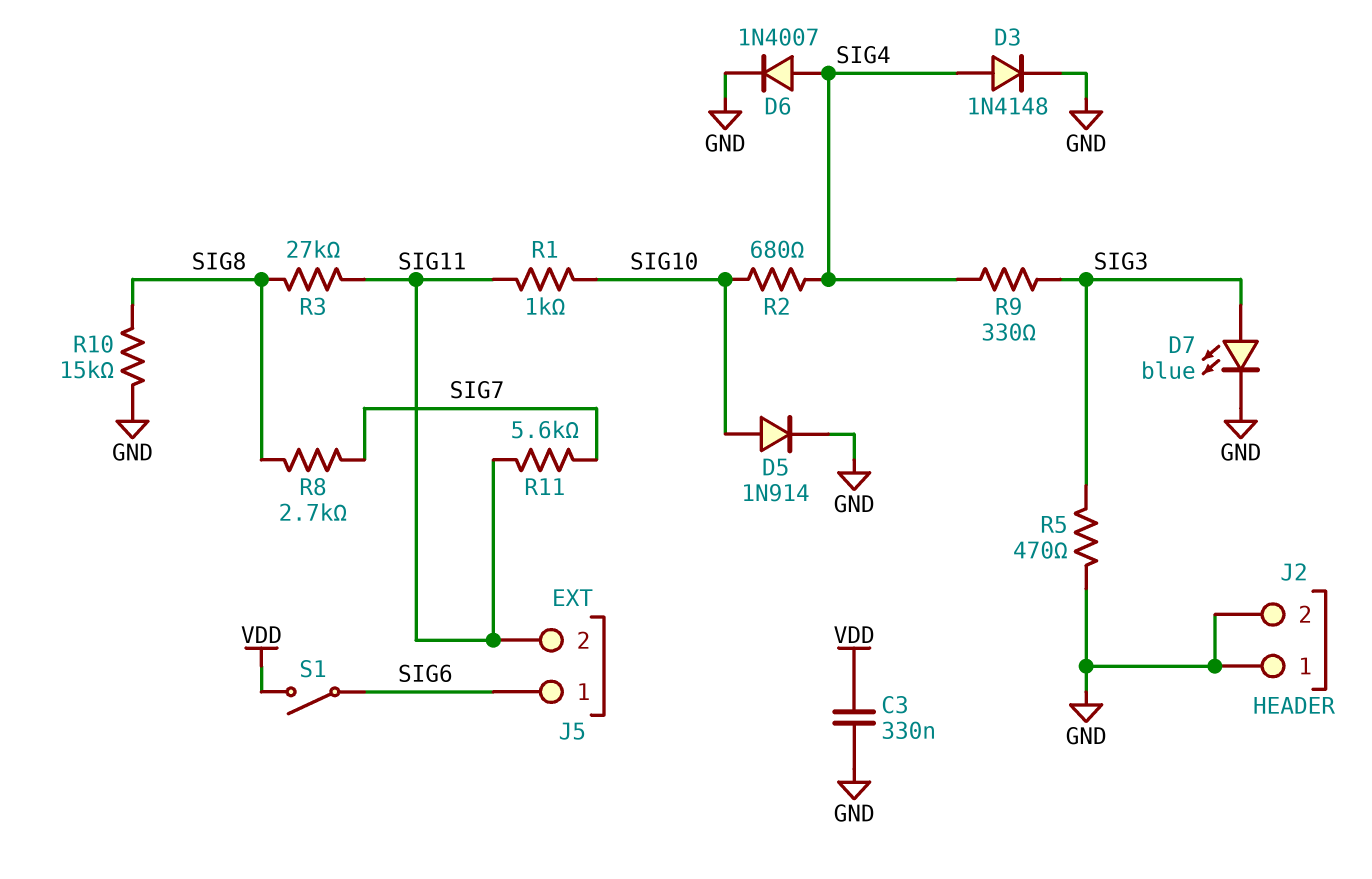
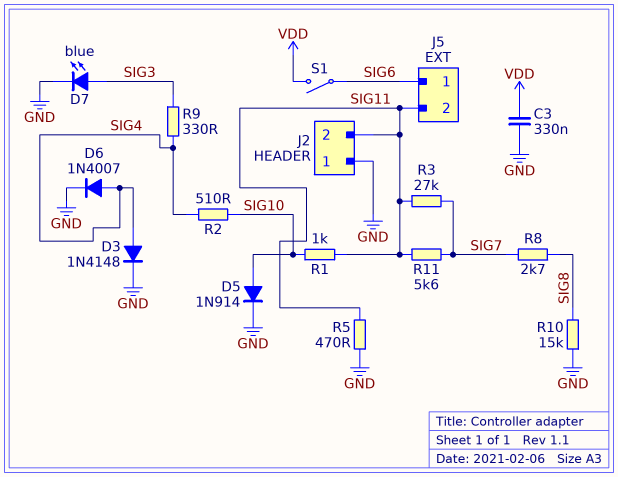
J2 pin 2: GND -> SIG11
R2: 680 (SIG4, SIG10) -> 510 (SIG4, SIG10)
R3: 27k (SIG8, SIG11) -> 27k (SIG7, SIG11)
R5: 470 (GND, SIG3) -> 470 (GND, SIG11)

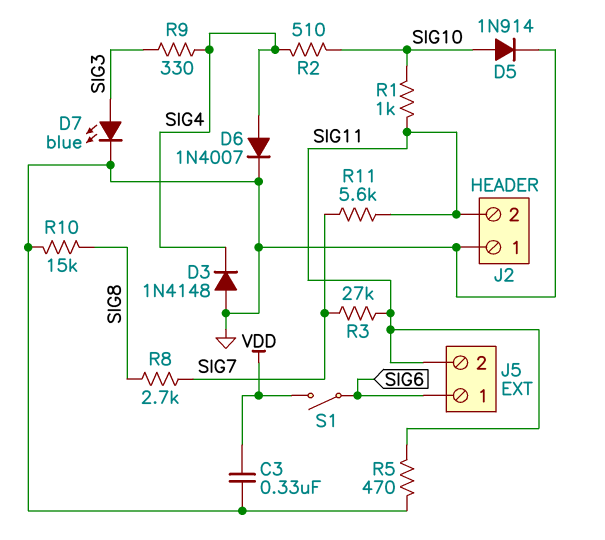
D3: diode 1N4148 (A SIG4, K GND) -> diode 1N4148 (A GND, K SIG4)

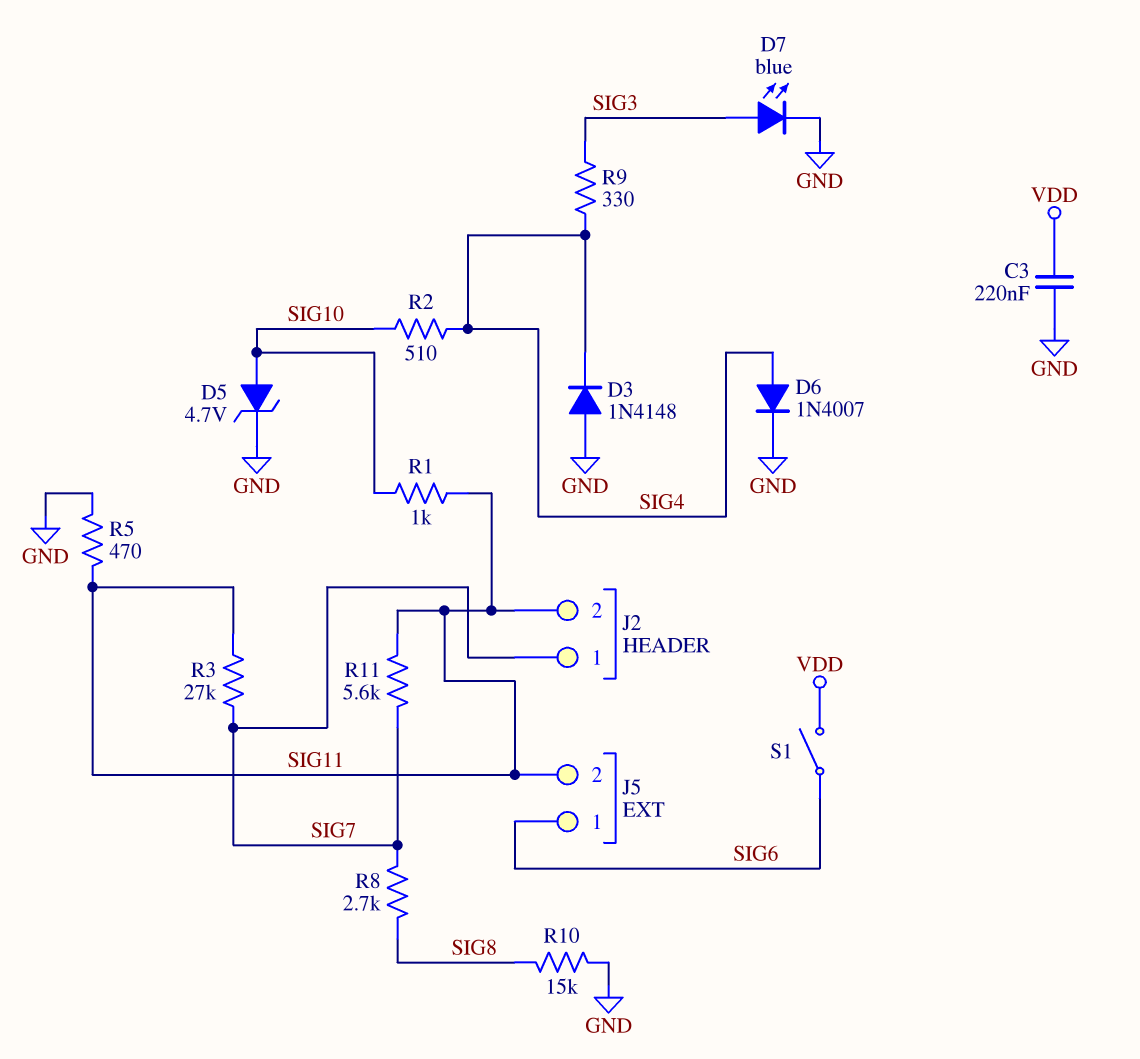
C3: 330nF (GND, VDD) -> 220nF (GND, VDD)
D5: diode 1N914 (A SIG10, K GND) -> zener 4.7V (A SIG10, K GND)
J2 pin 1: GND -> SIG7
————
- ABOUT THIS EXERCISE -
In your copy of the listing above, reproduce each line exactly and omit all pictures.

- ANSWER AREA -
J2 pin 2: GND -> SIG11
R2: 680 (SIG4, SIG10) -> 510 (SIG4, SIG10)
R3: 27k (SIG8, SIG11) -> 27k (SIG7, SIG11)
R5: 470 (GND, SIG3) -> 470 (GND, SIG11)

D3: diode 1N4148 (A SIG4, K GND) -> diode 1N4148 (A GND, K SIG4)

C3: 330nF (GND, VDD) -> 220nF (GND, VDD)
D5: diode 1N914 (A SIG10, K GND) -> zener 4.7V (A SIG10, K GND)
J2 pin 1: GND -> SIG7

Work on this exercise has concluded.